[Change listing data]

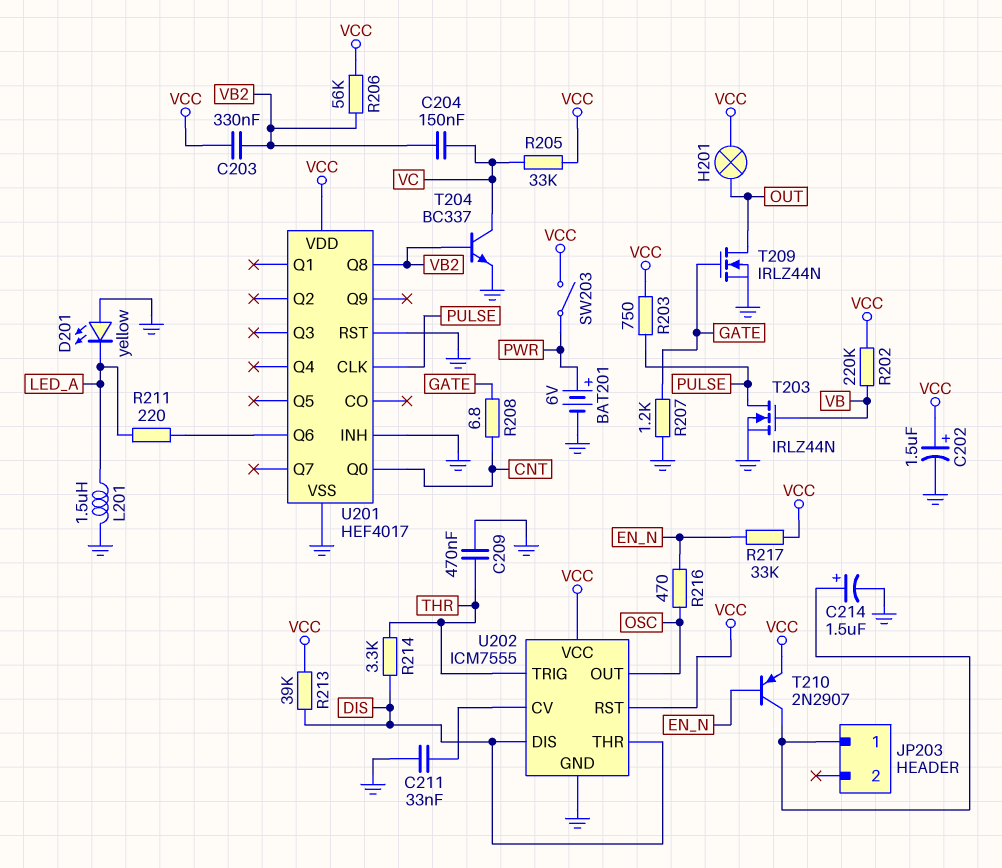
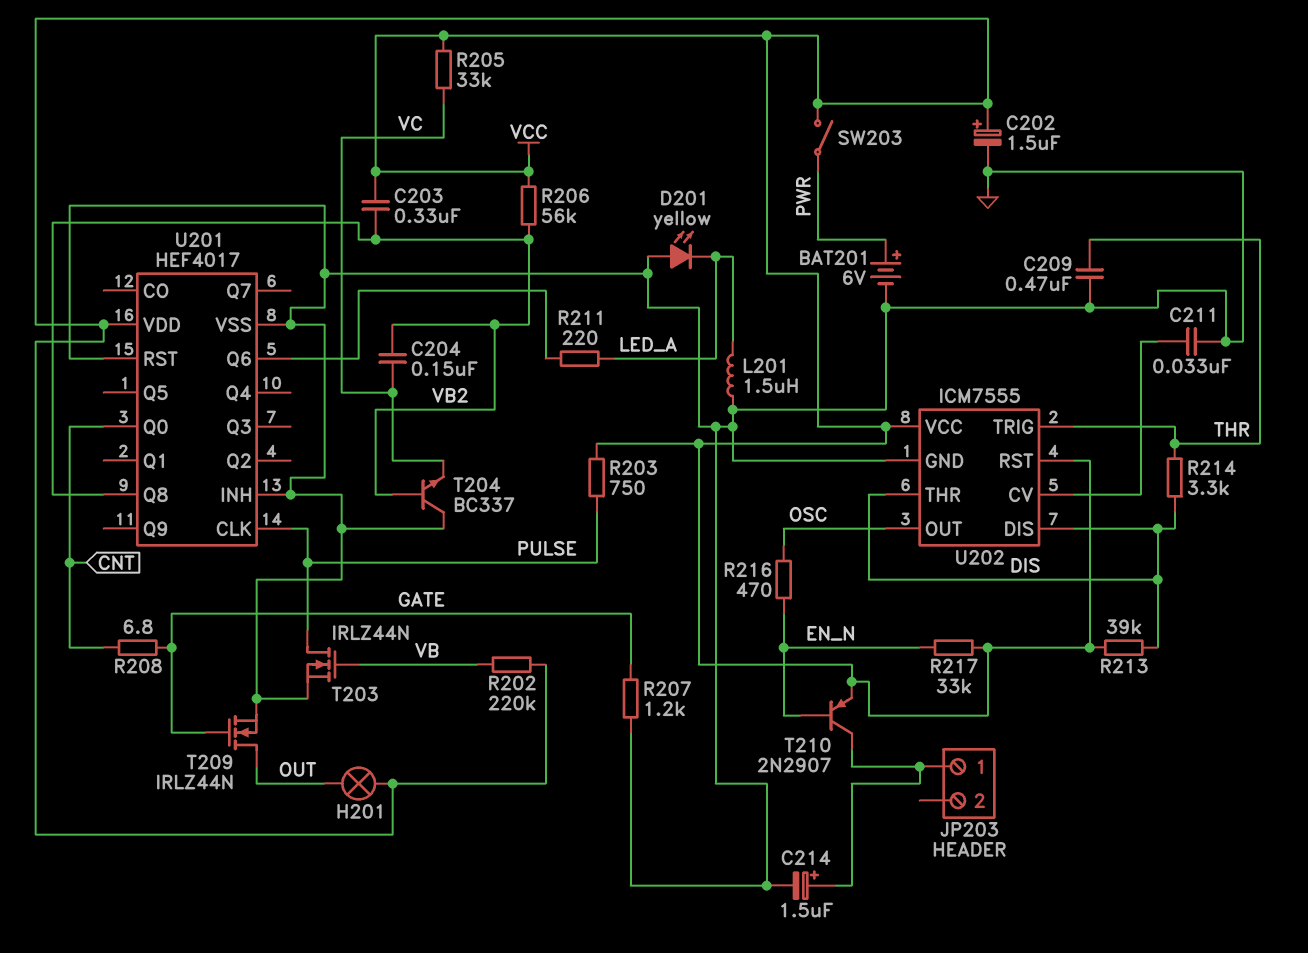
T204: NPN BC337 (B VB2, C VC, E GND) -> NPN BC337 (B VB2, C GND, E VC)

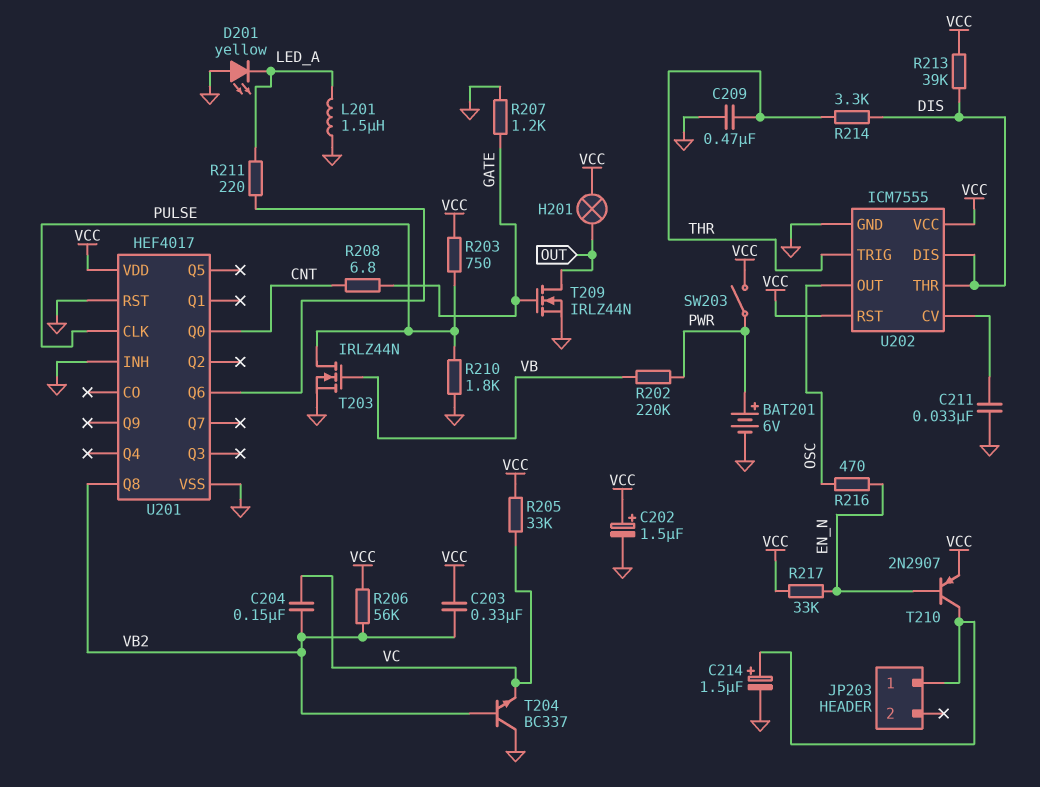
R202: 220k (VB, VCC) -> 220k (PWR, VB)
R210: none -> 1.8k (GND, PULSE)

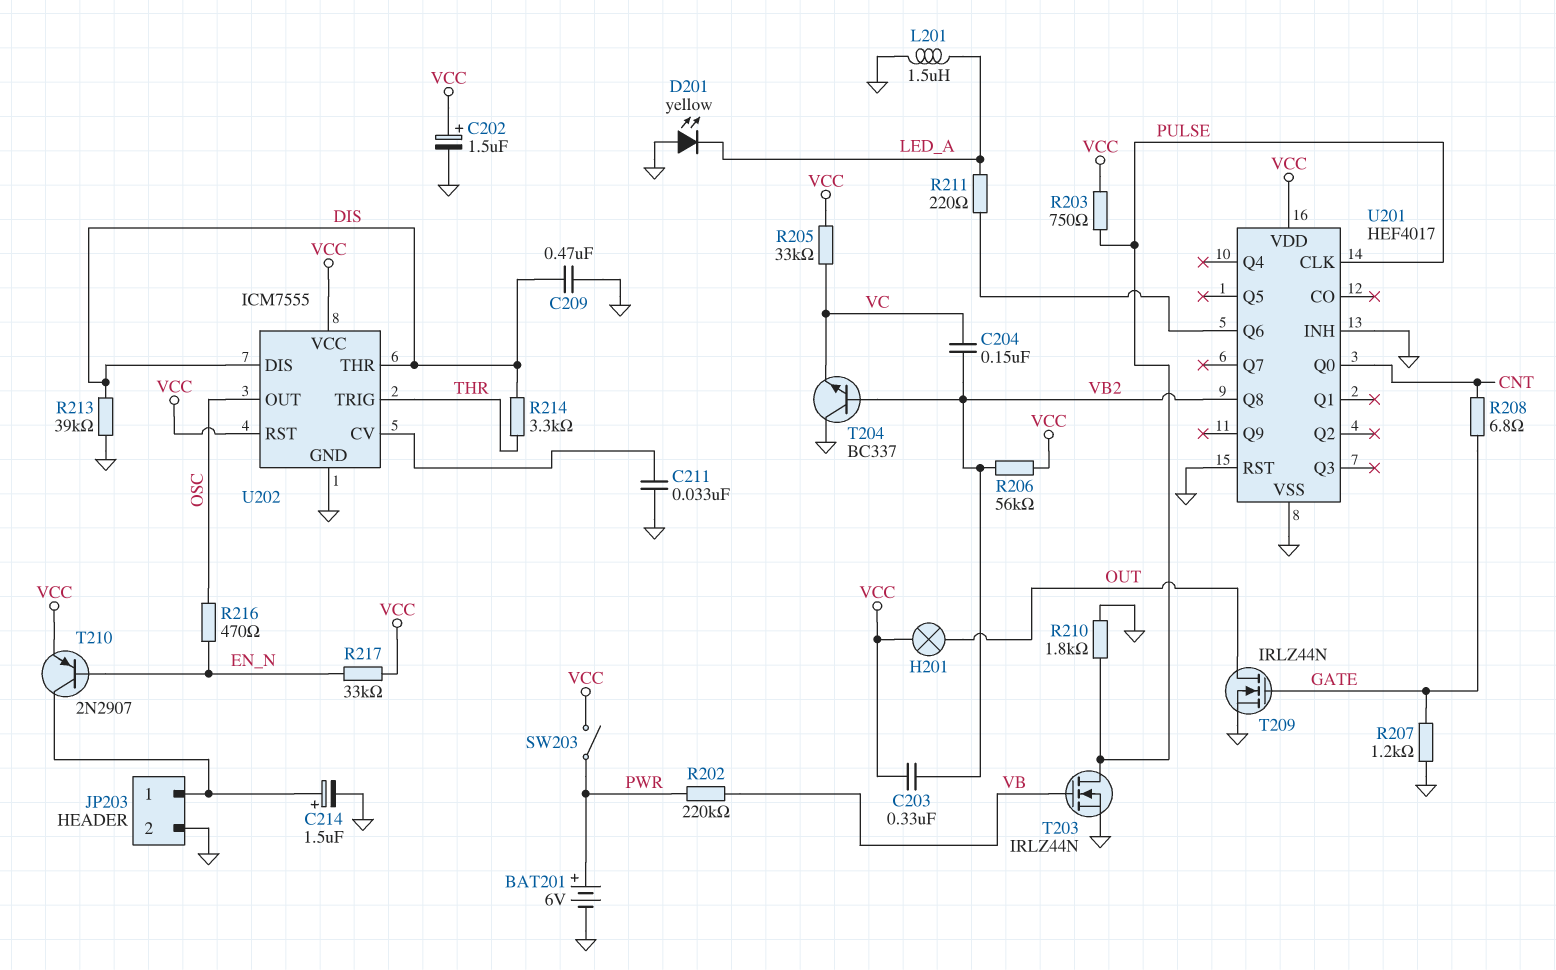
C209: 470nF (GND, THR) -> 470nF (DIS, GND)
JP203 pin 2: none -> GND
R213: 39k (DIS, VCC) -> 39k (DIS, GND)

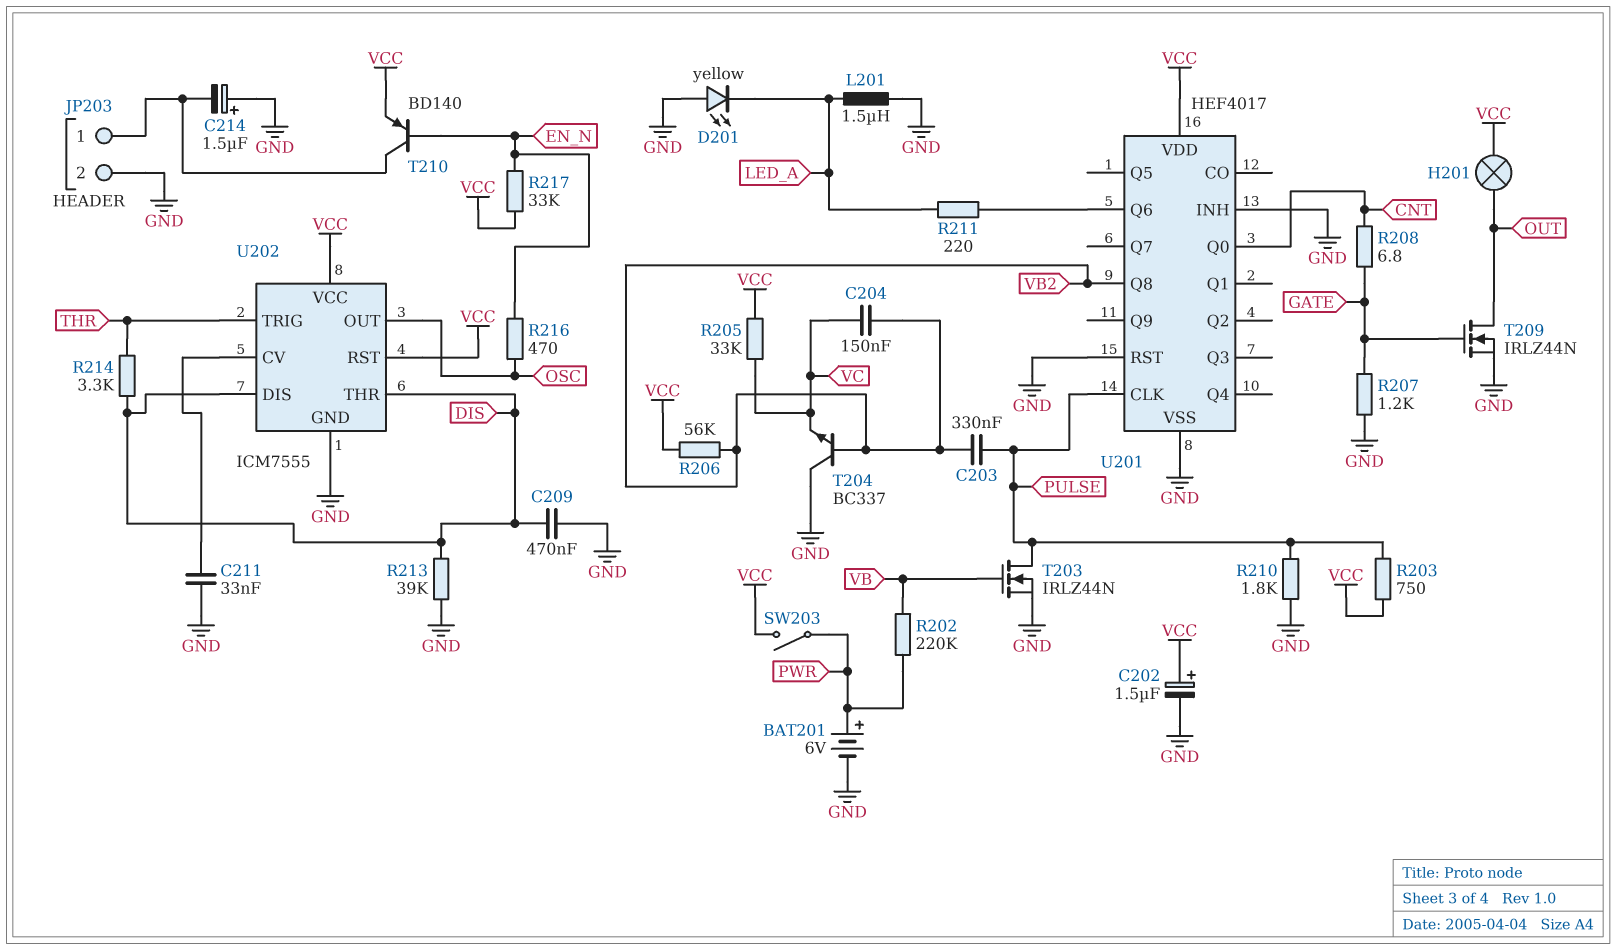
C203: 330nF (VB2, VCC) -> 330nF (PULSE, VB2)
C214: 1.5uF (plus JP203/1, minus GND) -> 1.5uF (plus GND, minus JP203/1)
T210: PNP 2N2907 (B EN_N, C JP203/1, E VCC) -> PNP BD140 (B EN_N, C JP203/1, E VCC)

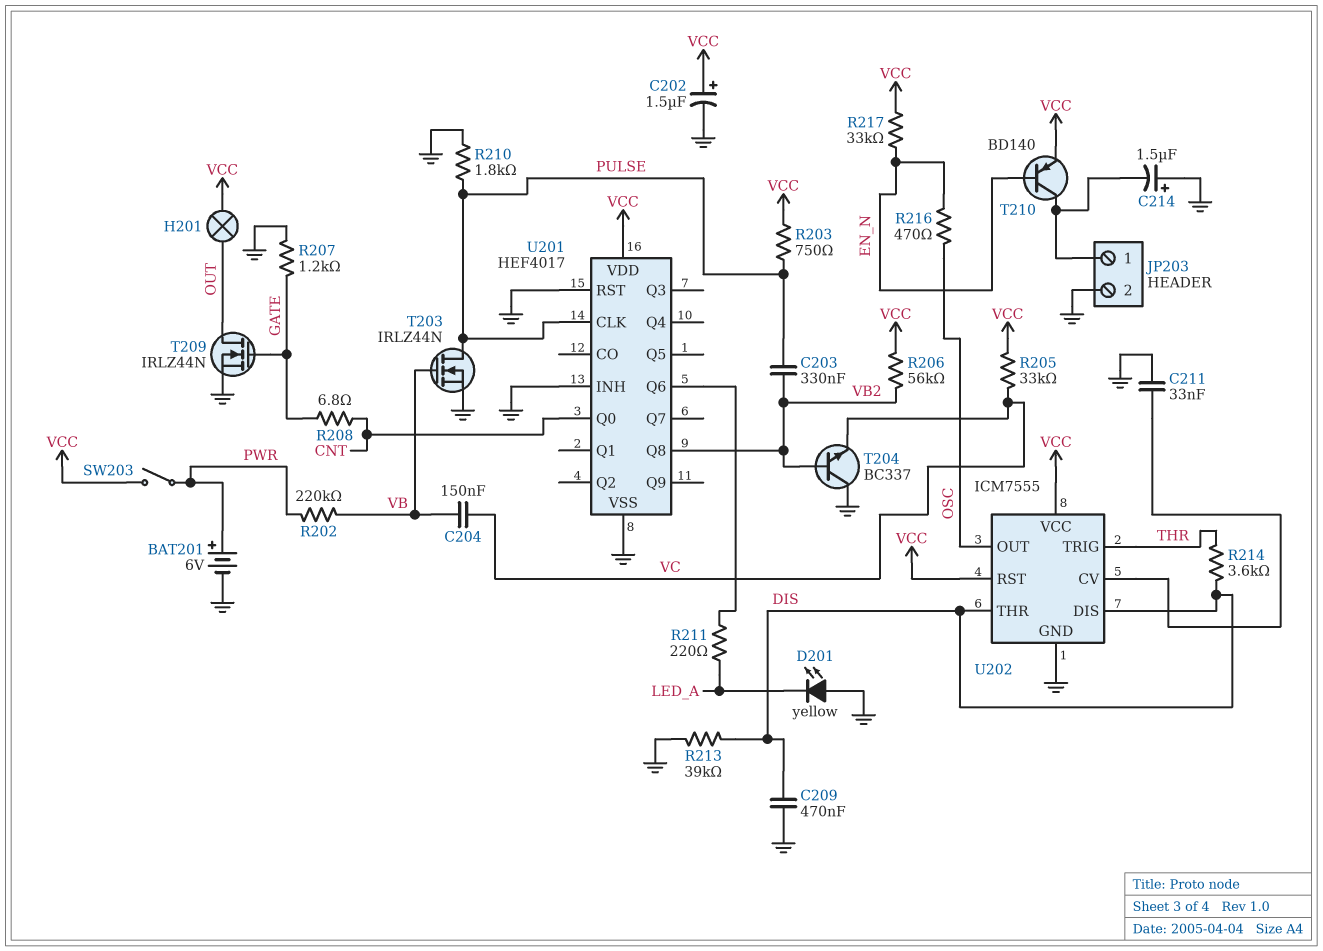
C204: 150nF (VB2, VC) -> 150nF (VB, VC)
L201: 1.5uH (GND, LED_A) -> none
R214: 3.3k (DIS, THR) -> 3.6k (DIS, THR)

_ABOUT THIS EXERCISE_
Extract, word for word, every line from the one holding "C203: 330nF (VB2, VCC) -> 330nF (PULSE, VB2)" through the closing line of the data above. Do not include any pictures.

_COMPLETED TASK_
C203: 330nF (VB2, VCC) -> 330nF (PULSE, VB2)
C214: 1.5uF (plus JP203/1, minus GND) -> 1.5uF (plus GND, minus JP203/1)
T210: PNP 2N2907 (B EN_N, C JP203/1, E VCC) -> PNP BD140 (B EN_N, C JP203/1, E VCC)

C204: 150nF (VB2, VC) -> 150nF (VB, VC)
L201: 1.5uH (GND, LED_A) -> none
R214: 3.3k (DIS, THR) -> 3.6k (DIS, THR)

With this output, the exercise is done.